= Exercise brief =
Please give back, exactly as written, the lines from the line with "The camera went 30" to the line with "The camera went 70" in the listing below, leaving out all pictures.

= Supplied records =
·····

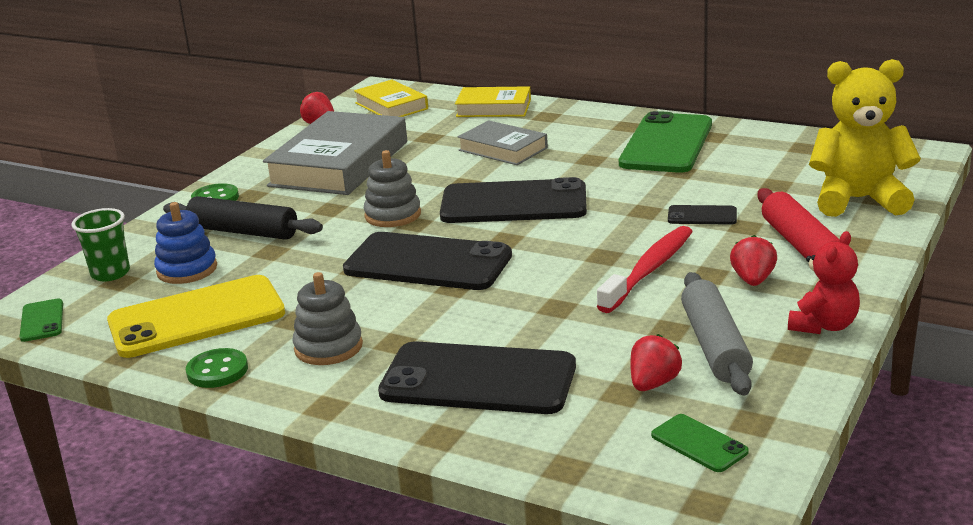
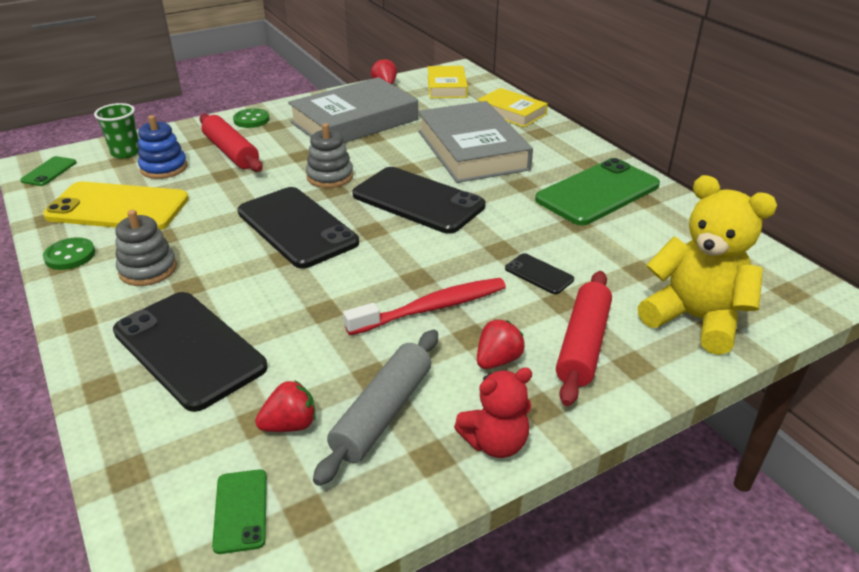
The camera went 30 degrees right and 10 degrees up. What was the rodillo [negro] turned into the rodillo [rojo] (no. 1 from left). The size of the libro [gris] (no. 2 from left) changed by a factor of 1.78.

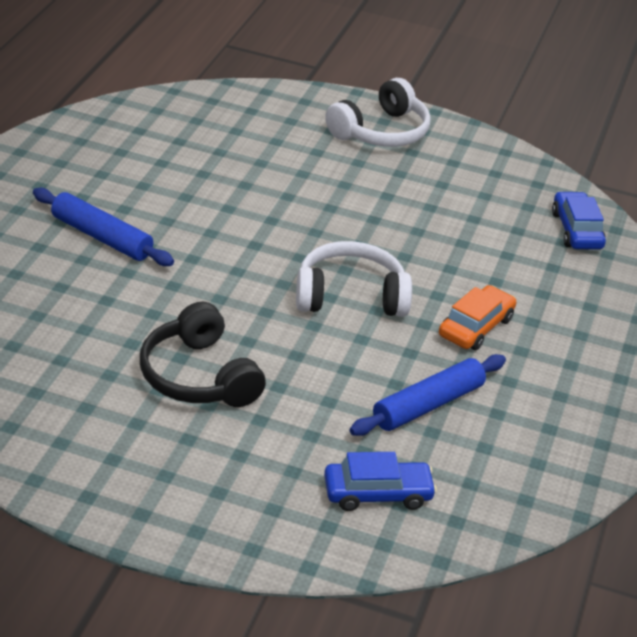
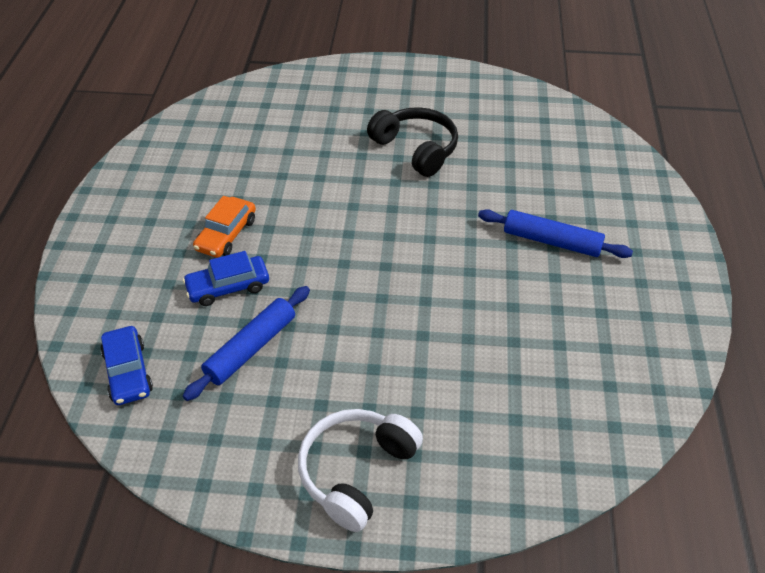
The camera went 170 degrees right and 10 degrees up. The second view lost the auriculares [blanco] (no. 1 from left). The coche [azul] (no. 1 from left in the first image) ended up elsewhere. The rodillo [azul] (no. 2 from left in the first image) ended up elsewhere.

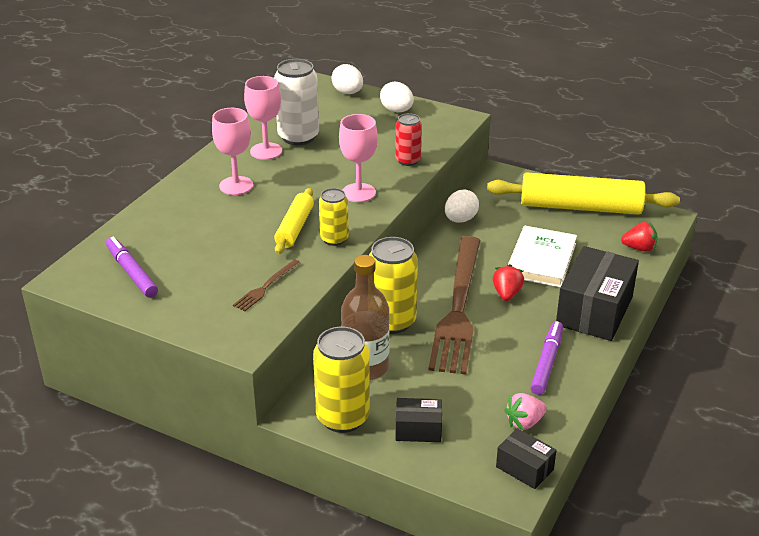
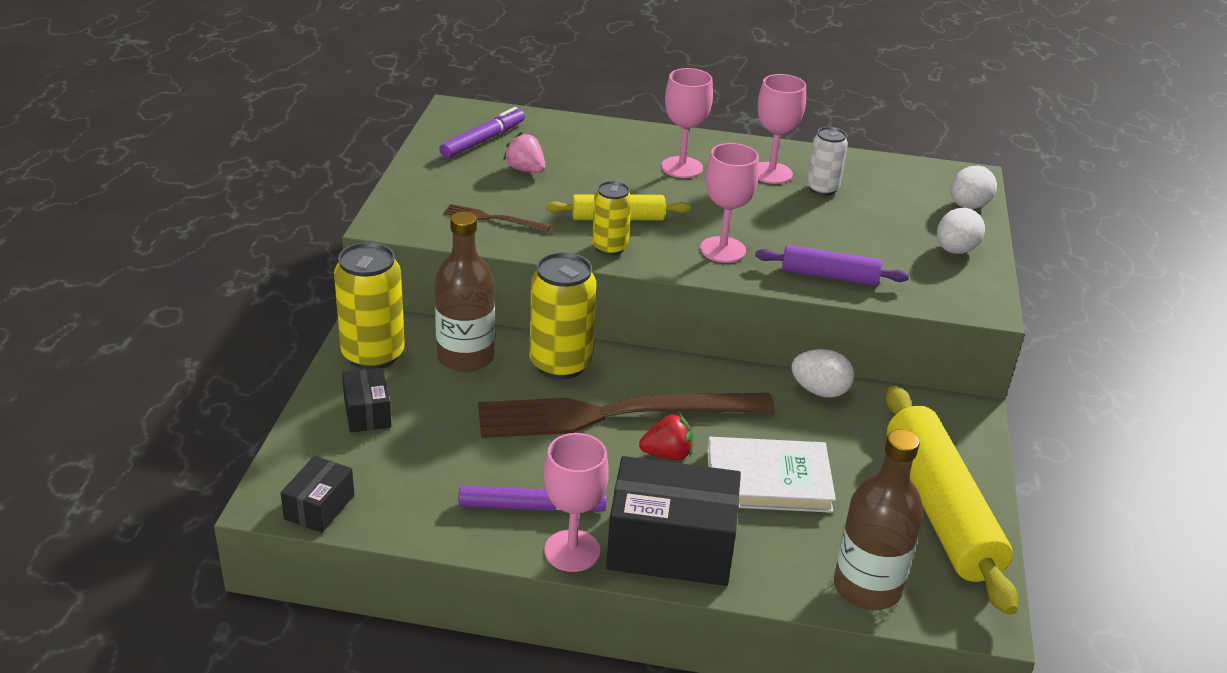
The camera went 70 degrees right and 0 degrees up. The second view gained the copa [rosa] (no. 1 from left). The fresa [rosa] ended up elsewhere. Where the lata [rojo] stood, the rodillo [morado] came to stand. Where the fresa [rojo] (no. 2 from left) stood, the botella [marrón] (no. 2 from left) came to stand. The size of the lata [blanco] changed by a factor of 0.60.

·····

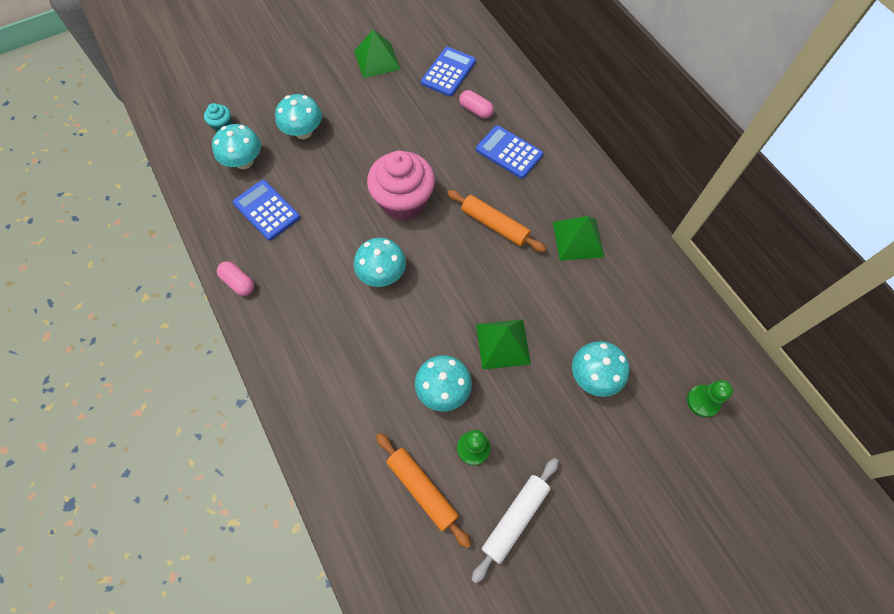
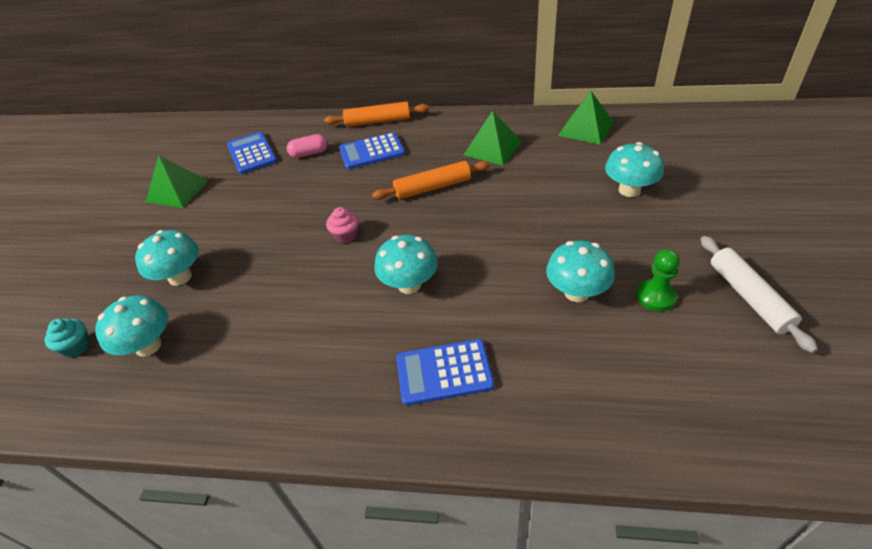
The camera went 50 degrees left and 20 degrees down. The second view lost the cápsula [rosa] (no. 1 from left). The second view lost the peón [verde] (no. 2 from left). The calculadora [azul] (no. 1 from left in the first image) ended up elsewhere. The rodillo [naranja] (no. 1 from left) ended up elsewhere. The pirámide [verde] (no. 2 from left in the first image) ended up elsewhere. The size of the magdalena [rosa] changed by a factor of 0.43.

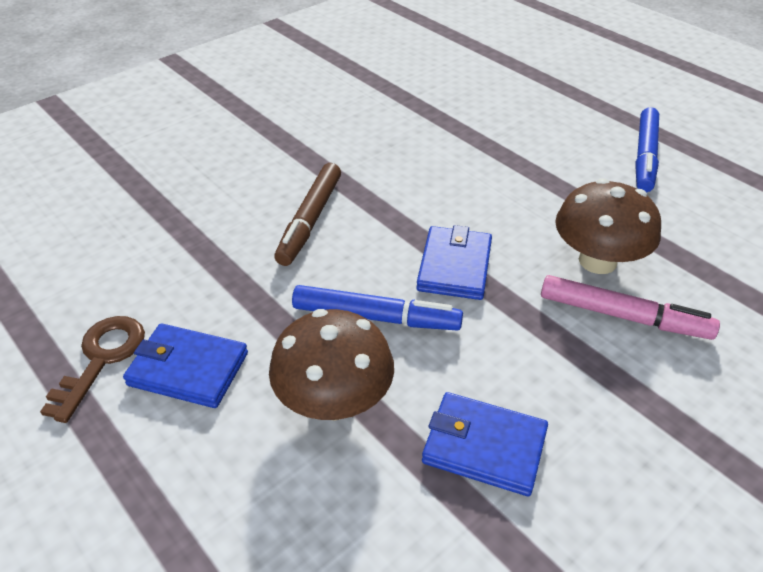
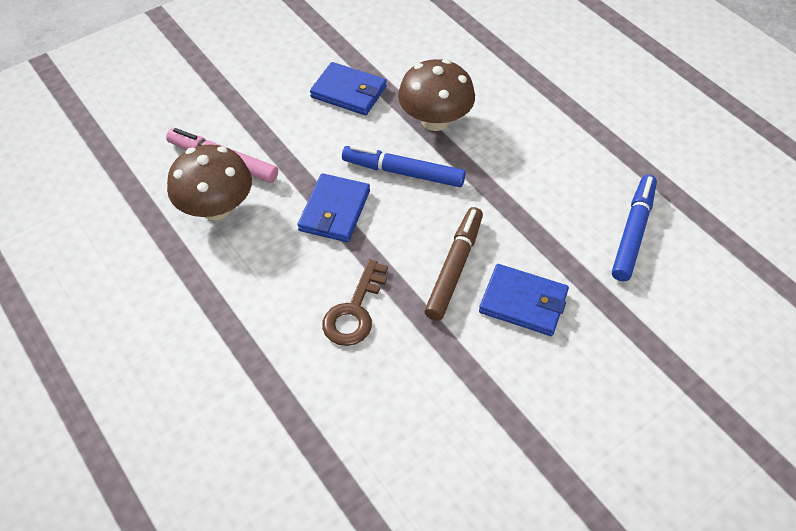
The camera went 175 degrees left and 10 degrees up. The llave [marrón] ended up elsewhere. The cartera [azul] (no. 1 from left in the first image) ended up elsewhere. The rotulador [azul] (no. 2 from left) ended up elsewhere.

·····

= Expected answer =
The camera went 30 degrees right and 10 degrees up. What was the rodillo [negro] turned into the rodillo [rojo] (no. 1 from left). The size of the libro [gris] (no. 2 from left) changed by a factor of 1.78.

The camera went 170 degrees right and 10 degrees up. The second view lost the auriculares [blanco] (no. 1 from left). The coche [azul] (no. 1 from left in the first image) ended up elsewhere. The rodillo [azul] (no. 2 from left in the first image) ended up elsewhere.

The camera went 70 degrees right and 0 degrees up. The second view gained the copa [rosa] (no. 1 from left). The fresa [rosa] ended up elsewhere. Where the lata [rojo] stood, the rodillo [morado] came to stand. Where the fresa [rojo] (no. 2 from left) stood, the botella [marrón] (no. 2 from left) came to stand. The size of the lata [blanco] changed by a factor of 0.60.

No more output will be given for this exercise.